Each entry must be duplicated precisely, with nothing left out.

=-=-=-=-=

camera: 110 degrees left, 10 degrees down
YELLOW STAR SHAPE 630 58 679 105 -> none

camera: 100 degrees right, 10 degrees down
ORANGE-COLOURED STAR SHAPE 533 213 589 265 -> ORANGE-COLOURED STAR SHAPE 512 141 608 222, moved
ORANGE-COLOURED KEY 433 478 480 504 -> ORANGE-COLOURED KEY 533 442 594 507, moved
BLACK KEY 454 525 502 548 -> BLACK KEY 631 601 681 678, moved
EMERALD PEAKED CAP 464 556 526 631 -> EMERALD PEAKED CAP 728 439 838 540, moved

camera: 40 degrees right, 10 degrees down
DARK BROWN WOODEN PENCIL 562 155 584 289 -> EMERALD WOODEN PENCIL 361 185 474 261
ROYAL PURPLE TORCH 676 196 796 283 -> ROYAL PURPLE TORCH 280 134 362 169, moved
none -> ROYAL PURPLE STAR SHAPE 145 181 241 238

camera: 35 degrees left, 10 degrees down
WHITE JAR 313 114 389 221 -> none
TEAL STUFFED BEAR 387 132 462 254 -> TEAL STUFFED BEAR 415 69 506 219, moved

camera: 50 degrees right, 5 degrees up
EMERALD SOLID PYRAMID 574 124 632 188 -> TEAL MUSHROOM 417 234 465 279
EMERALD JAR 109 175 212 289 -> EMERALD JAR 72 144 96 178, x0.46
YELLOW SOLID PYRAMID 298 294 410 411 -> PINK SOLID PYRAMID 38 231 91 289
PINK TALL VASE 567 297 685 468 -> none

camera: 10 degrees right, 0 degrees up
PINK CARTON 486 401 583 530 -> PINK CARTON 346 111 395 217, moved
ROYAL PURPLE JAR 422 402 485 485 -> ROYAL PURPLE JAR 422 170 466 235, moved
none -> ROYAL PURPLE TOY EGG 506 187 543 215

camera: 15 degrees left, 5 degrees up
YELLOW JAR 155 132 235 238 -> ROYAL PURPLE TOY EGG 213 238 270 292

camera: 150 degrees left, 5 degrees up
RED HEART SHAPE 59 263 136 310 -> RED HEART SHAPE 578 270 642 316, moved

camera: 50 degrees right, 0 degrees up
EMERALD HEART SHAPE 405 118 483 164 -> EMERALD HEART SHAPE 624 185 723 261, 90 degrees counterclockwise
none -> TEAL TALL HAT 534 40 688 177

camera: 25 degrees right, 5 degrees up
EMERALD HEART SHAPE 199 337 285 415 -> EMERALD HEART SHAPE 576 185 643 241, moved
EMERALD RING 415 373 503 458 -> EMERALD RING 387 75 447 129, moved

=-=-=-=-=

Response to the exercise.
camera: 110 degrees left, 10 degrees down
YELLOW STAR SHAPE 630 58 679 105 -> none

camera: 100 degrees right, 10 degrees down
ORANGE-COLOURED STAR SHAPE 533 213 589 265 -> ORANGE-COLOURED STAR SHAPE 512 141 608 222, moved
ORANGE-COLOURED KEY 433 478 480 504 -> ORANGE-COLOURED KEY 533 442 594 507, moved
BLACK KEY 454 525 502 548 -> BLACK KEY 631 601 681 678, moved
EMERALD PEAKED CAP 464 556 526 631 -> EMERALD PEAKED CAP 728 439 838 540, moved

camera: 40 degrees right, 10 degrees down
DARK BROWN WOODEN PENCIL 562 155 584 289 -> EMERALD WOODEN PENCIL 361 185 474 261
ROYAL PURPLE TORCH 676 196 796 283 -> ROYAL PURPLE TORCH 280 134 362 169, moved
none -> ROYAL PURPLE STAR SHAPE 145 181 241 238

camera: 35 degrees left, 10 degrees down
WHITE JAR 313 114 389 221 -> none
TEAL STUFFED BEAR 387 132 462 254 -> TEAL STUFFED BEAR 415 69 506 219, moved

camera: 50 degrees right, 5 degrees up
EMERALD SOLID PYRAMID 574 124 632 188 -> TEAL MUSHROOM 417 234 465 279
EMERALD JAR 109 175 212 289 -> EMERALD JAR 72 144 96 178, x0.46
YELLOW SOLID PYRAMID 298 294 410 411 -> PINK SOLID PYRAMID 38 231 91 289
PINK TALL VASE 567 297 685 468 -> none

camera: 10 degrees right, 0 degrees up
PINK CARTON 486 401 583 530 -> PINK CARTON 346 111 395 217, moved
ROYAL PURPLE JAR 422 402 485 485 -> ROYAL PURPLE JAR 422 170 466 235, moved
none -> ROYAL PURPLE TOY EGG 506 187 543 215

camera: 15 degrees left, 5 degrees up
YELLOW JAR 155 132 235 238 -> ROYAL PURPLE TOY EGG 213 238 270 292

camera: 150 degrees left, 5 degrees up
RED HEART SHAPE 59 263 136 310 -> RED HEART SHAPE 578 270 642 316, moved

camera: 50 degrees right, 0 degrees up
EMERALD HEART SHAPE 405 118 483 164 -> EMERALD HEART SHAPE 624 185 723 261, 90 degrees counterclockwise
none -> TEAL TALL HAT 534 40 688 177

camera: 25 degrees right, 5 degrees up
EMERALD HEART SHAPE 199 337 285 415 -> EMERALD HEART SHAPE 576 185 643 241, moved
EMERALD RING 415 373 503 458 -> EMERALD RING 387 75 447 129, moved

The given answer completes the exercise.